Information provided below:
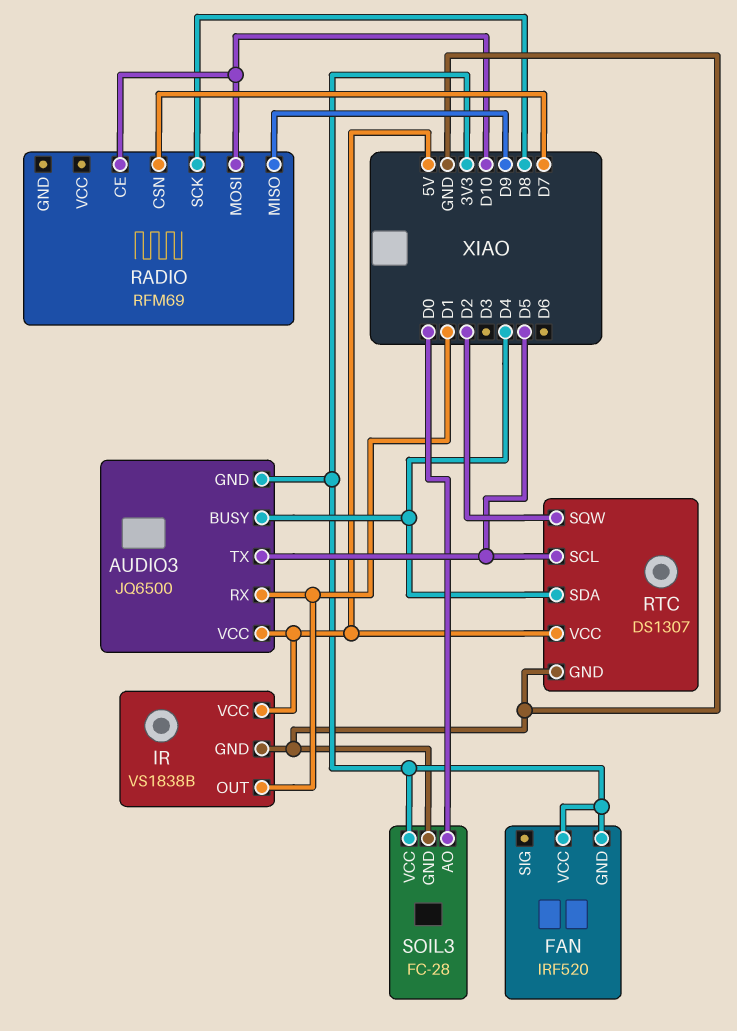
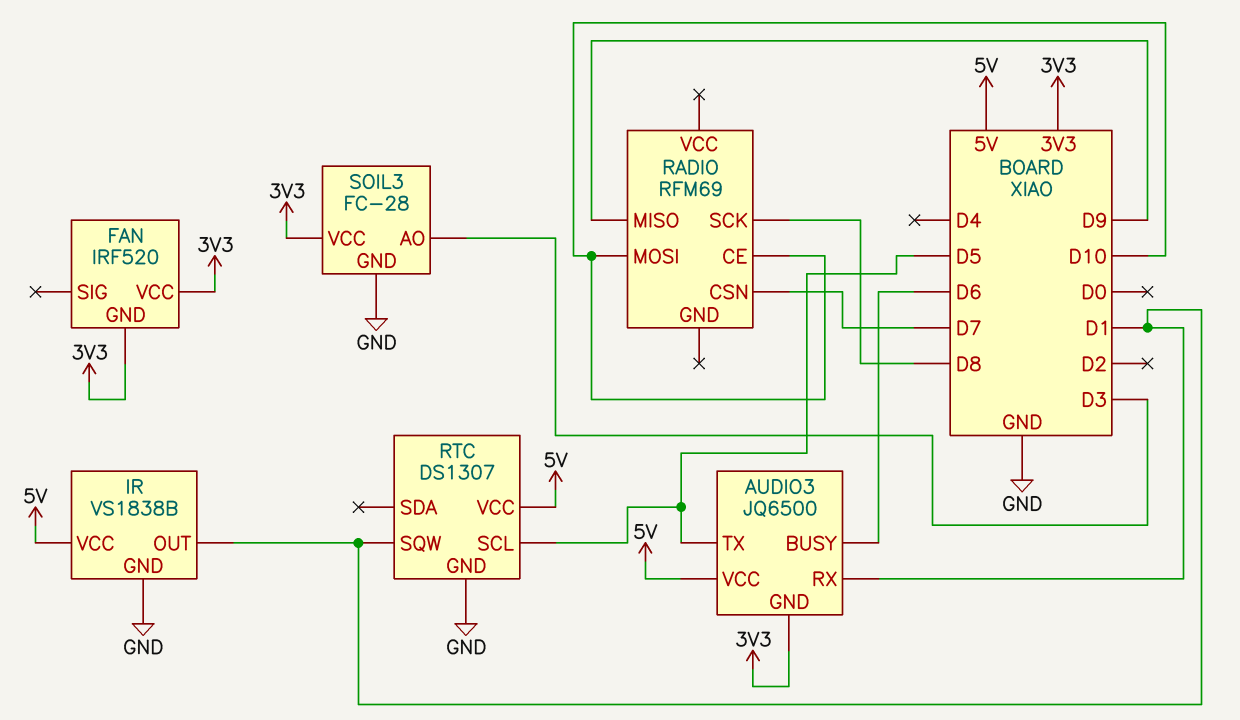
AUDIO3 pin BUSY: D4 -> D6
RTC pin SDA: D4 -> none
RTC pin SQW: D2 -> D1
SOIL3 pin AO: D0 -> D3

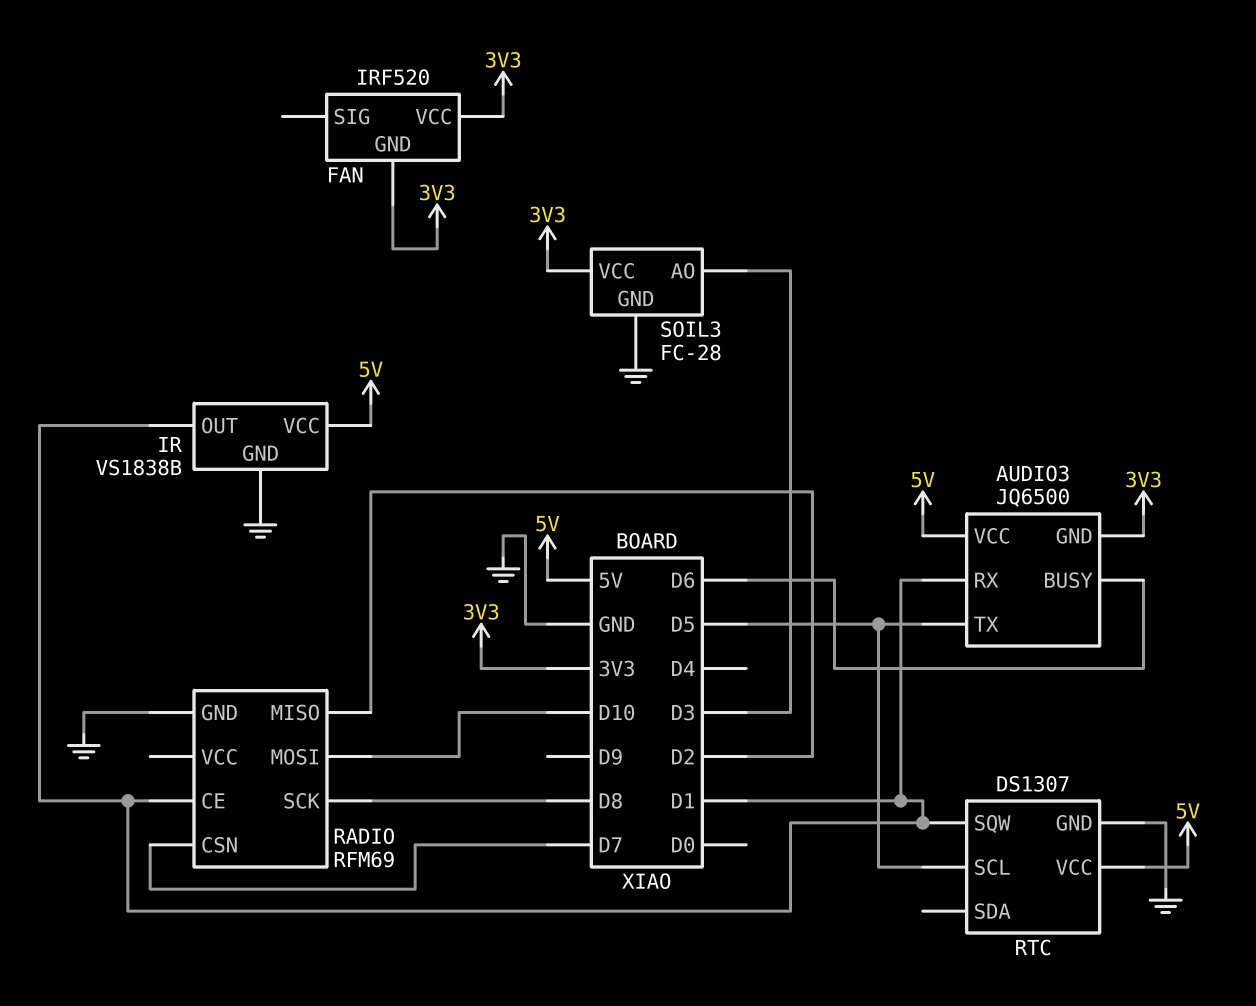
RADIO pin CE: D10 -> D1
RADIO pin GND: none -> GND
RADIO pin MISO: D9 -> D2

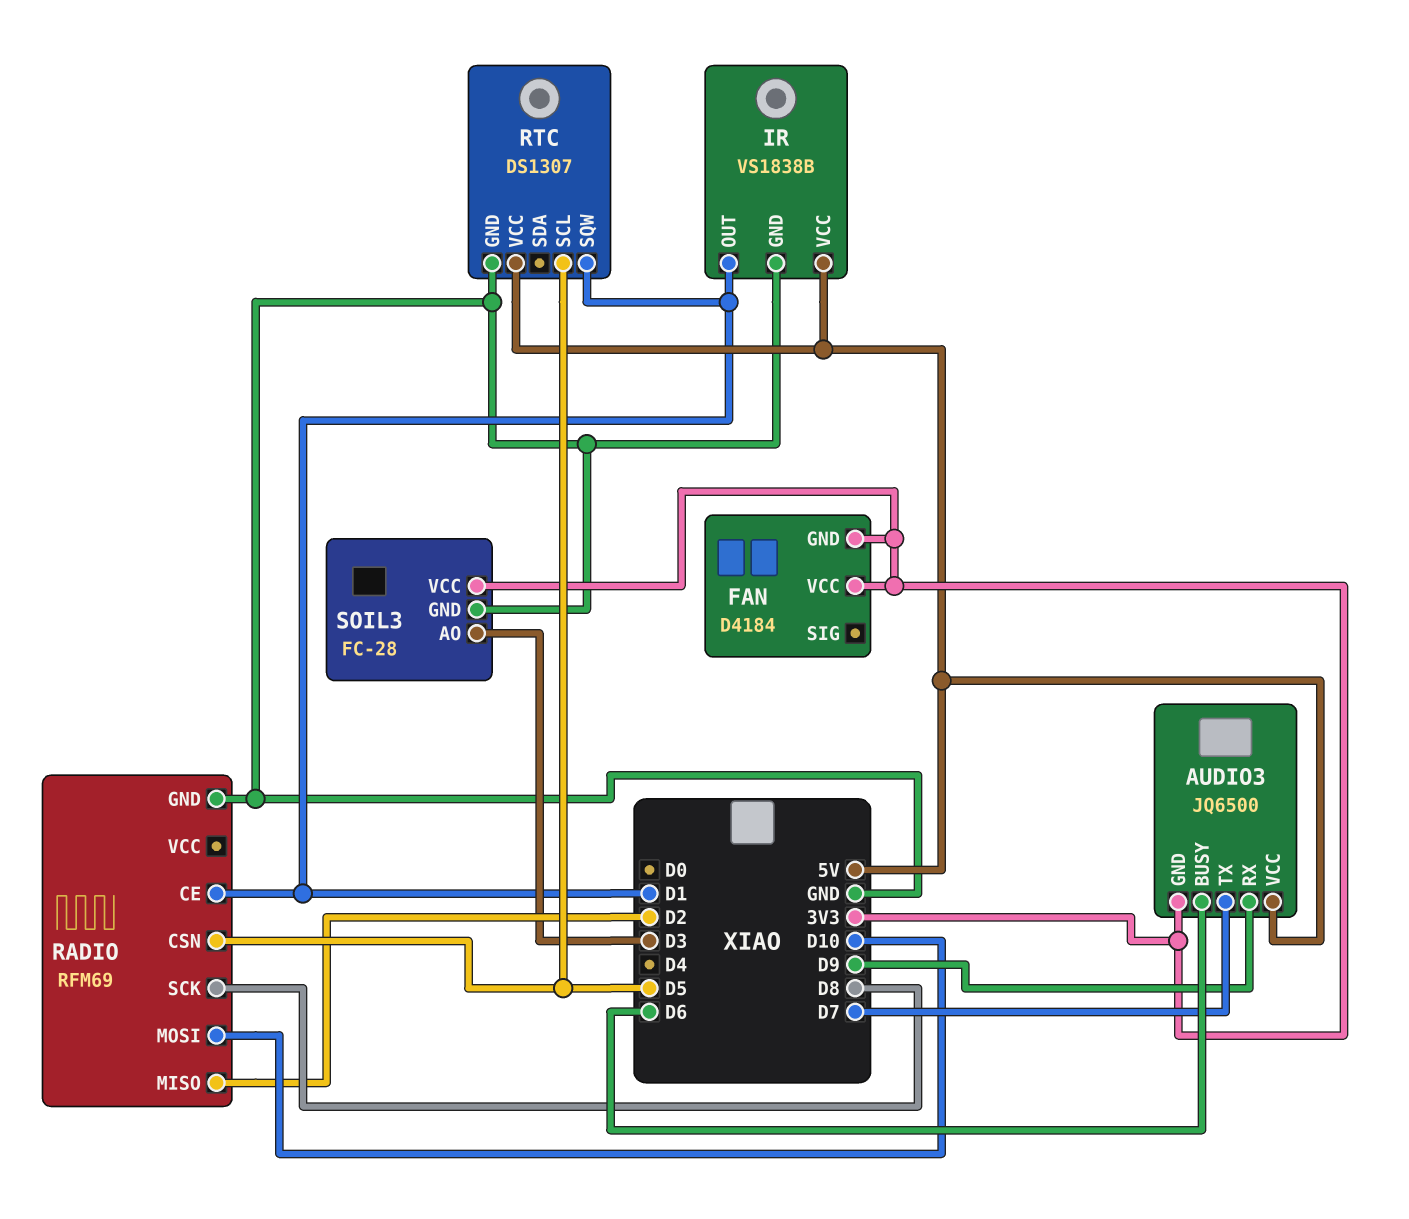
AUDIO3 pin RX: D1 -> D9
AUDIO3 pin TX: D5 -> D7
FAN: IRF520 -> D4184
RADIO pin CSN: D7 -> D5

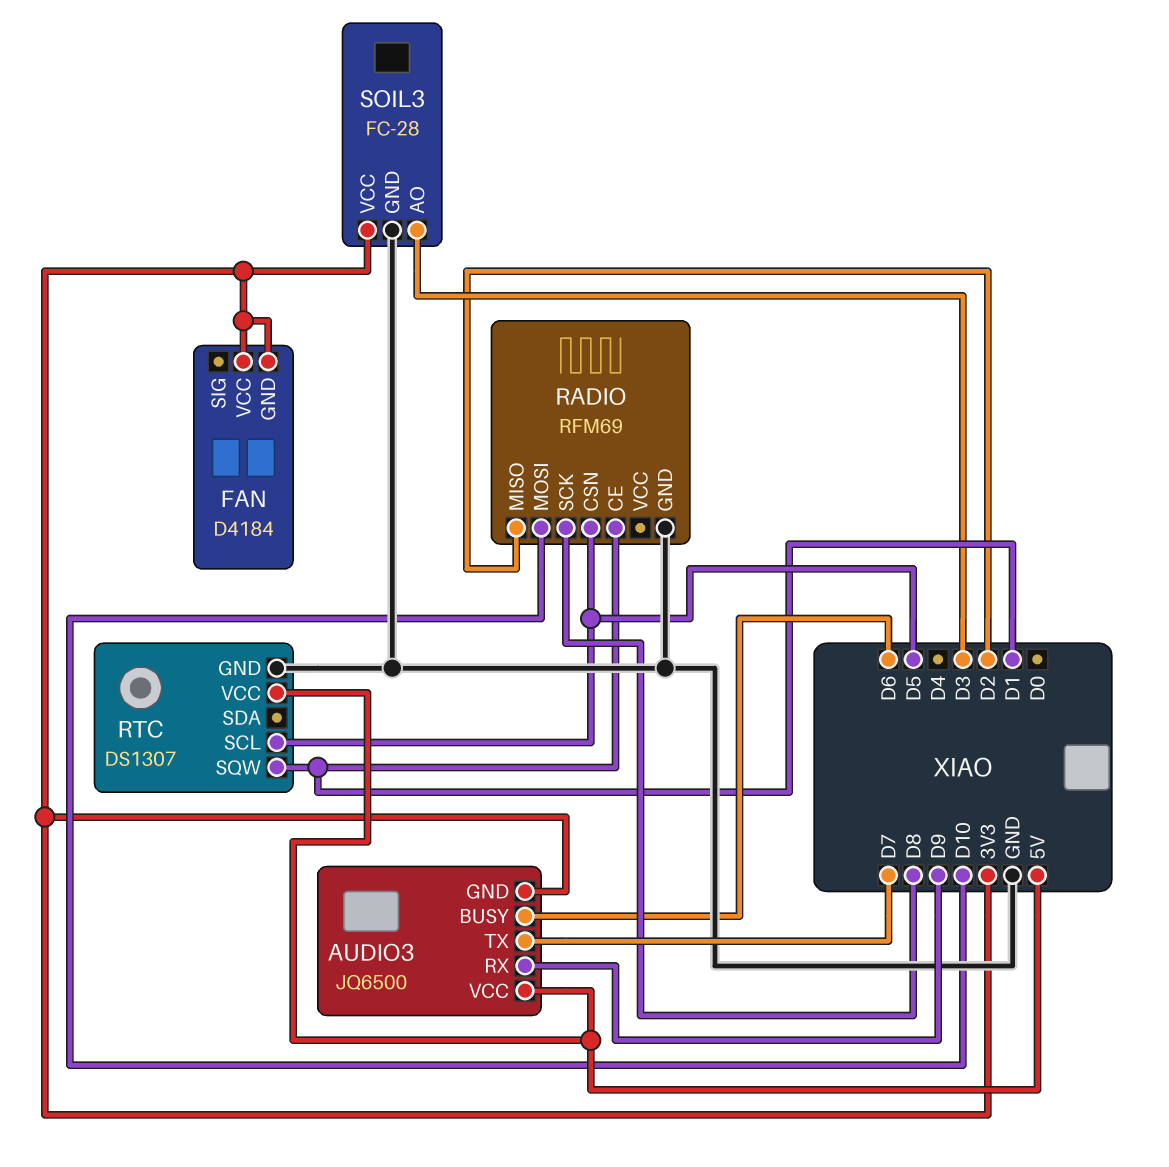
IR: VS1838B -> none
IR pin GND: GND -> none
IR pin OUT: D1 -> none
IR pin VCC: 5V -> none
End of Information provided.
◆ Task details
Your copy of the data should match it exactly, apart from the images, which are omitted.

◆ Exercise result
AUDIO3 pin BUSY: D4 -> D6
RTC pin SDA: D4 -> none
RTC pin SQW: D2 -> D1
SOIL3 pin AO: D0 -> D3

RADIO pin CE: D10 -> D1
RADIO pin GND: none -> GND
RADIO pin MISO: D9 -> D2

AUDIO3 pin RX: D1 -> D9
AUDIO3 pin TX: D5 -> D7
FAN: IRF520 -> D4184
RADIO pin CSN: D7 -> D5

IR: VS1838B -> none
IR pin GND: GND -> none
IR pin OUT: D1 -> none
IR pin VCC: 5V -> none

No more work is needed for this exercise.